[Records from a data source]
· · ·

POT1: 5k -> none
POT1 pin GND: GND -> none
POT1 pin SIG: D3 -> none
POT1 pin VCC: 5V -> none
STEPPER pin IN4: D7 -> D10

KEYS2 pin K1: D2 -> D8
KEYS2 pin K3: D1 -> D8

· · ·

Gather all lines from the records above in which "none" appears.

== Solution to the exercise ==
POT1: 5k -> none
POT1 pin GND: GND -> none
POT1 pin SIG: D3 -> none
POT1 pin VCC: 5V -> none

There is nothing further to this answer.